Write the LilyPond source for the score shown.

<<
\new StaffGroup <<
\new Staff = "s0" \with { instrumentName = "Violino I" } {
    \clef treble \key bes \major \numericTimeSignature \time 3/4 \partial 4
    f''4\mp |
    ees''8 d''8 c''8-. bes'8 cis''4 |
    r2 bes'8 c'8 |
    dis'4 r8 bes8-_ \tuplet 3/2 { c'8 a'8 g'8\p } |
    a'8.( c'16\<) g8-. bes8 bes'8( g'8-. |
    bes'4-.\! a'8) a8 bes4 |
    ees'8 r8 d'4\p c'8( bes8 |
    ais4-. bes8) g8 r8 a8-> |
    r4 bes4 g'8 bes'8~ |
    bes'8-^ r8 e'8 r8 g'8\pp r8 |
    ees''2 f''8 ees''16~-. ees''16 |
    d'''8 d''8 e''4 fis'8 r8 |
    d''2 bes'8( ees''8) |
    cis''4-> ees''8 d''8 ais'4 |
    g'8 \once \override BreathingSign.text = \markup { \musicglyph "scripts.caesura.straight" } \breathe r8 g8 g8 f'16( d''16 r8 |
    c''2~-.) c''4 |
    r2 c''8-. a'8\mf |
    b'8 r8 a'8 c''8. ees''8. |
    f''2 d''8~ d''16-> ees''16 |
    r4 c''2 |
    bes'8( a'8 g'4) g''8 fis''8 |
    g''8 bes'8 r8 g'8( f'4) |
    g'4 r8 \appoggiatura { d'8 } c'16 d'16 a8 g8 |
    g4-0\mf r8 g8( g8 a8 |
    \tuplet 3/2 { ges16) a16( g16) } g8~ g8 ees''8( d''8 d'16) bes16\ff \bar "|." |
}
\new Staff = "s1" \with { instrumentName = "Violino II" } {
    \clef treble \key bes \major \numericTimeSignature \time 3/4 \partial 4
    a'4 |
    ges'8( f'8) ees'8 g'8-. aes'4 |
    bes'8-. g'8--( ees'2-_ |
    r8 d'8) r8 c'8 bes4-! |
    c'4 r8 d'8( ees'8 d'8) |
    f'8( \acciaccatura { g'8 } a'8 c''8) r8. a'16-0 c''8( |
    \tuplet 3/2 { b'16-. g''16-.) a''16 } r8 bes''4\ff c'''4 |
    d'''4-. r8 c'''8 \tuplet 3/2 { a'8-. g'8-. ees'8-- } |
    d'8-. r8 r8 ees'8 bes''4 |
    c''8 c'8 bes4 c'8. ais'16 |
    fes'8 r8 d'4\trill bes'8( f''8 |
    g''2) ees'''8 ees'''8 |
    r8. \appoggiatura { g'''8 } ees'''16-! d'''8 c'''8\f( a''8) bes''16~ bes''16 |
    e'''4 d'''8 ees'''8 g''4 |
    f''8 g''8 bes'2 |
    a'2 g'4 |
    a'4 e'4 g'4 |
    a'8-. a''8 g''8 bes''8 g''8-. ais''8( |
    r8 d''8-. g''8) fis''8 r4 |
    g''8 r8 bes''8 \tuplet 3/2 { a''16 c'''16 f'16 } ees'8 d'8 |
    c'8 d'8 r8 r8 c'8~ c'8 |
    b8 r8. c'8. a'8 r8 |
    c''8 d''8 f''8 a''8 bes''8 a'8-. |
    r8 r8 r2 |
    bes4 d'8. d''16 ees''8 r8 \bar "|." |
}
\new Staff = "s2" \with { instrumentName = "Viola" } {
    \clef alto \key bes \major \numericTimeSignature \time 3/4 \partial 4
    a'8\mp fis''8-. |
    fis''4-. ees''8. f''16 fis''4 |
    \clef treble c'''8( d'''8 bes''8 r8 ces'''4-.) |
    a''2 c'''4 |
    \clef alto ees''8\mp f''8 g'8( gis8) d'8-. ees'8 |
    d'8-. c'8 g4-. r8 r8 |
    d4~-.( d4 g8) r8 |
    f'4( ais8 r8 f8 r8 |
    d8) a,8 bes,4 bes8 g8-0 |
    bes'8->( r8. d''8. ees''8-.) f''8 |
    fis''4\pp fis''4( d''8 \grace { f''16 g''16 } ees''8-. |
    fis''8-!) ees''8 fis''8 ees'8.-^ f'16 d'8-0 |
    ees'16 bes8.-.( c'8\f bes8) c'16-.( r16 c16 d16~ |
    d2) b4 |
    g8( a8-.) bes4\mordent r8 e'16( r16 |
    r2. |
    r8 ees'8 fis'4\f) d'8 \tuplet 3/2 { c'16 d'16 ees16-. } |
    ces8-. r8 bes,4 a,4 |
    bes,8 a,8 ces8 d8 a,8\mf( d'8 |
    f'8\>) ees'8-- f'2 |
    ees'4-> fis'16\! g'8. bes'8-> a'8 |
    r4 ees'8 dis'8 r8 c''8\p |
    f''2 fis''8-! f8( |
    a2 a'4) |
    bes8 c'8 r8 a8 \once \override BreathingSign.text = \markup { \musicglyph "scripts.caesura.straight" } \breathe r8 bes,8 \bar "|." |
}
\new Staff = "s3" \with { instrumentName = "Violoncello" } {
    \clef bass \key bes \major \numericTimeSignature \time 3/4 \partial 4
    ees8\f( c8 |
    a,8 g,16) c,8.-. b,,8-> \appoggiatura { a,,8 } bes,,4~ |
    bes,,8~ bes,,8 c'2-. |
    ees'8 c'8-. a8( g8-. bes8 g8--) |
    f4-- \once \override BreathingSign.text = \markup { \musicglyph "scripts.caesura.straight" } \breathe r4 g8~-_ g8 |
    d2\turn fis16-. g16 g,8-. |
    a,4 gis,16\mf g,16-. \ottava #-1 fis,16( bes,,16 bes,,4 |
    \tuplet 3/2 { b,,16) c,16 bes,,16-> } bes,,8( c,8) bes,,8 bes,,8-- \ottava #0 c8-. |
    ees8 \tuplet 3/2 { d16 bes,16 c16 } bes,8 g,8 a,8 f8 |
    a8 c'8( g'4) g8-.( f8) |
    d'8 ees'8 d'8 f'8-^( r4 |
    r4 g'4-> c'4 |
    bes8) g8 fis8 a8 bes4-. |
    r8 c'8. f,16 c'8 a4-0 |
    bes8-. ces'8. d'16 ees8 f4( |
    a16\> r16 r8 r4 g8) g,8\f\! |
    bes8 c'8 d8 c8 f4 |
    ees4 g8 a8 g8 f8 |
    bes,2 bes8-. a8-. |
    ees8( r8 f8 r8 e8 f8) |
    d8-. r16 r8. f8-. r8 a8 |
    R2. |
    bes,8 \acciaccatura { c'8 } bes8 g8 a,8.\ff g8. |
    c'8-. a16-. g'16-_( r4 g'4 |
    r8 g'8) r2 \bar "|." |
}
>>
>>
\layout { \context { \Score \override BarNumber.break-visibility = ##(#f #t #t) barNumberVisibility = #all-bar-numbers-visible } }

Exercise
Please count the lines in the entries that contain the string "acciaccatura", matching case exactly, and give only that number.

Output for this task
2